---------- Data in this exercise ----------
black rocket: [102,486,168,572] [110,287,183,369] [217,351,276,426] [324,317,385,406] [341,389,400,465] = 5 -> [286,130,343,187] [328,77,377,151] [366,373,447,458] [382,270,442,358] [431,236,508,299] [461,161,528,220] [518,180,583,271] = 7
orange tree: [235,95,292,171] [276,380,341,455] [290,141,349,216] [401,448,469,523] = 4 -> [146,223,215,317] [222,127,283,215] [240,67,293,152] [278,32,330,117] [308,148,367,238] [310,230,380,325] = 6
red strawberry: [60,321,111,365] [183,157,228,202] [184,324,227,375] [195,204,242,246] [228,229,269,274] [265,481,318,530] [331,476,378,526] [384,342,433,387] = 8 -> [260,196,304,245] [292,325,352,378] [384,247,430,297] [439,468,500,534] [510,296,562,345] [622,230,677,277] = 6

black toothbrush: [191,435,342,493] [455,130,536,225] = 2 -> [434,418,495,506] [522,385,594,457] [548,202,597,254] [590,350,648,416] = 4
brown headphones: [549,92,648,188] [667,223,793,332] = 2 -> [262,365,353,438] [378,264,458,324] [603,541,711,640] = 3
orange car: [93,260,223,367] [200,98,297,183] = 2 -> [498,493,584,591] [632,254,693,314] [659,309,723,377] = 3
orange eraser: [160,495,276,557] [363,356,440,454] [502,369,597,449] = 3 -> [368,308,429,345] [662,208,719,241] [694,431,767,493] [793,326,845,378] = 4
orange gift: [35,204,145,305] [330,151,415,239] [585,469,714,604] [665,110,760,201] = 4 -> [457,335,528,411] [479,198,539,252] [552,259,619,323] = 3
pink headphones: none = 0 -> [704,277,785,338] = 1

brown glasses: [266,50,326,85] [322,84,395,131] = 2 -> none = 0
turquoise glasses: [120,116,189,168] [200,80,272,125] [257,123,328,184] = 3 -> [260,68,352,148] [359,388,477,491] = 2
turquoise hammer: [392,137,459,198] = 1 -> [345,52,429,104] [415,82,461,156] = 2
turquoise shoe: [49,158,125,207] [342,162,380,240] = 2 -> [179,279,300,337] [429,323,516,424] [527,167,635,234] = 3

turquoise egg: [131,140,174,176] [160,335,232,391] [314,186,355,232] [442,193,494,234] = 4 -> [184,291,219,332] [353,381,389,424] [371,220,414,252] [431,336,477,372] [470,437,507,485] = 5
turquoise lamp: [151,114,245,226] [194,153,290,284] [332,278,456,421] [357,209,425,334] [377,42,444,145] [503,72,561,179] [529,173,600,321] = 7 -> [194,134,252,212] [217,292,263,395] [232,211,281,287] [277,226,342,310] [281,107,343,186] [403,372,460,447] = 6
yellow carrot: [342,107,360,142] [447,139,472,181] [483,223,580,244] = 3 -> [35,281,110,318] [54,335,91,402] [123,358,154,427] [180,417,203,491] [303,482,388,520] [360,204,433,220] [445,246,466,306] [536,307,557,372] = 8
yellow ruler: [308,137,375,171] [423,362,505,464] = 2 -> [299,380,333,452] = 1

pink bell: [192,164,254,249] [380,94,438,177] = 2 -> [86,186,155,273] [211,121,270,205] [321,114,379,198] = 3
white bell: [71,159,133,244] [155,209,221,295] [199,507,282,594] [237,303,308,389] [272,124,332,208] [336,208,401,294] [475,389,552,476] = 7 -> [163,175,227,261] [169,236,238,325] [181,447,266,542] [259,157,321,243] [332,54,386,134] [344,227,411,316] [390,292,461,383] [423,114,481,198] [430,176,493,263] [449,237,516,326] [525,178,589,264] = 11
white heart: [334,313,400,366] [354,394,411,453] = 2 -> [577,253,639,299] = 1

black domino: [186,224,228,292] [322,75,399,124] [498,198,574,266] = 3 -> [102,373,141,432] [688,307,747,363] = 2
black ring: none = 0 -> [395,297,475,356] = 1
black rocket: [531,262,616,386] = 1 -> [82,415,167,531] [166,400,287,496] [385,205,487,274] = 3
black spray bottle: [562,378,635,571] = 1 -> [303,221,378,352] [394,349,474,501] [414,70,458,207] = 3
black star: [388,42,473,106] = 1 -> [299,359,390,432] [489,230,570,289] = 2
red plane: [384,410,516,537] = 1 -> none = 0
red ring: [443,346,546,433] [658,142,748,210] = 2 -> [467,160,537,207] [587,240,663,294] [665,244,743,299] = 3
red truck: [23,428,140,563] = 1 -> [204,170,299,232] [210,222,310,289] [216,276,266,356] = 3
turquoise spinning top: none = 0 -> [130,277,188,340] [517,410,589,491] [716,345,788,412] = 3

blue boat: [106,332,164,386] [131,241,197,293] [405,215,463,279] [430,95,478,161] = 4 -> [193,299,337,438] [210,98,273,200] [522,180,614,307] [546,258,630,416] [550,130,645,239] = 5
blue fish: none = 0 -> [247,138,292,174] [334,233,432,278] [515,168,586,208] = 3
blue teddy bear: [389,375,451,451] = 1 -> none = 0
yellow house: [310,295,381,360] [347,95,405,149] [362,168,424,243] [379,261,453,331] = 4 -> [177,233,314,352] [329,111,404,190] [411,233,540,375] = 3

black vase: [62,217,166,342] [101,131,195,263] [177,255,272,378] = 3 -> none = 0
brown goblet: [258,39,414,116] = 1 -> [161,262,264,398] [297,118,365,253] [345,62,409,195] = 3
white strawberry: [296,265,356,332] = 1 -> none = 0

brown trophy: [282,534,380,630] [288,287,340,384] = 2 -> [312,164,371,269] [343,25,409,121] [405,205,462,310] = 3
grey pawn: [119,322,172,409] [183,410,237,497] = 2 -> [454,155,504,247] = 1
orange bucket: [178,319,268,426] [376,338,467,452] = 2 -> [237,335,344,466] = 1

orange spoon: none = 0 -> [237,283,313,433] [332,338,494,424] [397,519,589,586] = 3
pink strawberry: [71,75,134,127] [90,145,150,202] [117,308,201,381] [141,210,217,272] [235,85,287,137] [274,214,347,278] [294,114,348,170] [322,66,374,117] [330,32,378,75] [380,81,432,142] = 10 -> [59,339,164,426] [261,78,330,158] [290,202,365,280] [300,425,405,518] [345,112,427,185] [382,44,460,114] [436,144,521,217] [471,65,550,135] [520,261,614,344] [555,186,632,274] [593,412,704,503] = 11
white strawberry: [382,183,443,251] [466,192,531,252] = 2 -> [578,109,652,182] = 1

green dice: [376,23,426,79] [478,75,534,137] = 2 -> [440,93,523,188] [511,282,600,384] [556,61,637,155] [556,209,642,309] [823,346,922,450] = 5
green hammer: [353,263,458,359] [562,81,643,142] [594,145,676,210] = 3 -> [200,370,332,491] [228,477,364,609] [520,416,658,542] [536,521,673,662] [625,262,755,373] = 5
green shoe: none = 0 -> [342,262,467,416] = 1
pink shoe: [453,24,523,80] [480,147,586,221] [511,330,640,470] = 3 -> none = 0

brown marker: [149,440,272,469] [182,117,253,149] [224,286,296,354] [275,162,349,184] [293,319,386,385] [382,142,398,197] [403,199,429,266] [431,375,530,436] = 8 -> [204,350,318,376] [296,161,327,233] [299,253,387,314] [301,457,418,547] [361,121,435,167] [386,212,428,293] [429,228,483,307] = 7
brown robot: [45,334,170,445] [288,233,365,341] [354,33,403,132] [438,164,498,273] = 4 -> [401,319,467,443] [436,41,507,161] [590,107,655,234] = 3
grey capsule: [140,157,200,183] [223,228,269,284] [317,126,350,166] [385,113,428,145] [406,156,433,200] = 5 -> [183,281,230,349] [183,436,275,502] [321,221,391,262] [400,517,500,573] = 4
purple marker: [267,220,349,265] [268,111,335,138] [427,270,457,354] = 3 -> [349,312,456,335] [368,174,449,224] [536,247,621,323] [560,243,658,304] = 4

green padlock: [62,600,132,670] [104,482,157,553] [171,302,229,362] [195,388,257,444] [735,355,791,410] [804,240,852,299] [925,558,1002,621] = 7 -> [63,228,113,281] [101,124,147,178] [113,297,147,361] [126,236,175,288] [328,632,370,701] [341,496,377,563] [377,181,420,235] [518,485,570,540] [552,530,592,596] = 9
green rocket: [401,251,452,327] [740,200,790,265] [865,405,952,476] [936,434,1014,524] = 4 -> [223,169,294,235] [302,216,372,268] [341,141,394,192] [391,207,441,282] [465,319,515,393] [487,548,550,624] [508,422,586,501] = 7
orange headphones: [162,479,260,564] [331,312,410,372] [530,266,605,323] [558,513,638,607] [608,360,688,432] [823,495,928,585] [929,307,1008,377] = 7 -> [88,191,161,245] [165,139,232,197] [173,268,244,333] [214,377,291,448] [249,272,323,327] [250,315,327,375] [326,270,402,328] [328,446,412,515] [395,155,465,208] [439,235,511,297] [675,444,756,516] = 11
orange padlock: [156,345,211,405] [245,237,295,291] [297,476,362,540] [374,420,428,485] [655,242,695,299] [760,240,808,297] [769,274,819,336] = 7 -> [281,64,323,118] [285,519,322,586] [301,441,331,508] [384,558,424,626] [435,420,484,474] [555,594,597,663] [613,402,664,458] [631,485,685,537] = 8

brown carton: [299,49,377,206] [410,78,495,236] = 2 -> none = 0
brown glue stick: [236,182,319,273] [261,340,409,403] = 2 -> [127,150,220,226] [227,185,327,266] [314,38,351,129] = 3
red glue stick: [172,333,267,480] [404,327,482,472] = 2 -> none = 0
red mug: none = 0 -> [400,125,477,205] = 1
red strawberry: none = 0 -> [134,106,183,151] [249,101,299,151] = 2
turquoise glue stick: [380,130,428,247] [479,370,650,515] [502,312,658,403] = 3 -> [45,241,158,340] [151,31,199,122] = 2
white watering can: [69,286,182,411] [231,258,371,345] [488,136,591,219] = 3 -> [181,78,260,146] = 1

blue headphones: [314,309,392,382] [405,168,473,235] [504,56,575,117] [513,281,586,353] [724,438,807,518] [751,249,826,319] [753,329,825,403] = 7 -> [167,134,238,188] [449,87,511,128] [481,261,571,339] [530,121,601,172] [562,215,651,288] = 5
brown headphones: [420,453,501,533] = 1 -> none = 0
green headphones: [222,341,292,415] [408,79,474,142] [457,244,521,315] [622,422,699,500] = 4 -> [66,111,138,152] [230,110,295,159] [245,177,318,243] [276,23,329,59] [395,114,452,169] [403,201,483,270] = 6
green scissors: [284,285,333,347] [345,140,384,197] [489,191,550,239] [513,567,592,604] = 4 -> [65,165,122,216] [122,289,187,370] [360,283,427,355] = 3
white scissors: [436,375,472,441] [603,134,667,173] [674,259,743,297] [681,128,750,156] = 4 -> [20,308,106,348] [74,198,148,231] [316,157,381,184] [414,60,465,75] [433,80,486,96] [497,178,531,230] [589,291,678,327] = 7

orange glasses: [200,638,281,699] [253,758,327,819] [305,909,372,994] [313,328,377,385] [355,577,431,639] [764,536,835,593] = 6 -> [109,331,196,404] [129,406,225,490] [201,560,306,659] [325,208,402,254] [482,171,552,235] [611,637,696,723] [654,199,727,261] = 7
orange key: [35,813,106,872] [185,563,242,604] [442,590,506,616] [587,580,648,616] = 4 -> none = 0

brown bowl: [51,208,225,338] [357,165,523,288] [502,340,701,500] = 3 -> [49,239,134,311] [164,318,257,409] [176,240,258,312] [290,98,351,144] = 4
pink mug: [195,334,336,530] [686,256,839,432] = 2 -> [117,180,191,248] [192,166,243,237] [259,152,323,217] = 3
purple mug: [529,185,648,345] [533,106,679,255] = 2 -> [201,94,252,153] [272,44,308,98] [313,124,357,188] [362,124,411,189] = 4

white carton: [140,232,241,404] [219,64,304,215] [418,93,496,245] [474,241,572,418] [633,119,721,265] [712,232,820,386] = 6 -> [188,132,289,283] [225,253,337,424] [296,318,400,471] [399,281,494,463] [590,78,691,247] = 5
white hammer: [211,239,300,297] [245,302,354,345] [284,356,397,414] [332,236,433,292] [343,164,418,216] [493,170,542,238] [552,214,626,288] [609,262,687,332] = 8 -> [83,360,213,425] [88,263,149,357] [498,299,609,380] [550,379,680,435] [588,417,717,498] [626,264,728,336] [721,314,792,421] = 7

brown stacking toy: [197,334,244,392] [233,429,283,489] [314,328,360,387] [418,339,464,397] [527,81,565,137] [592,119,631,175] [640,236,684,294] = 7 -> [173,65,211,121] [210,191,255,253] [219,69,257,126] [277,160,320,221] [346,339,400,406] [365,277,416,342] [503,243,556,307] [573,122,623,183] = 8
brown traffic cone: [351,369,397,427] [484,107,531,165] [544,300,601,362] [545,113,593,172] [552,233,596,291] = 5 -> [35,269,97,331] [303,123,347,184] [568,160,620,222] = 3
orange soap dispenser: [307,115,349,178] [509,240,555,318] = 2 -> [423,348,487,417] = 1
----------
What to produce: How many lines in the records hold the string "purple"? Answer with only that number.

Solution to the exercise: 2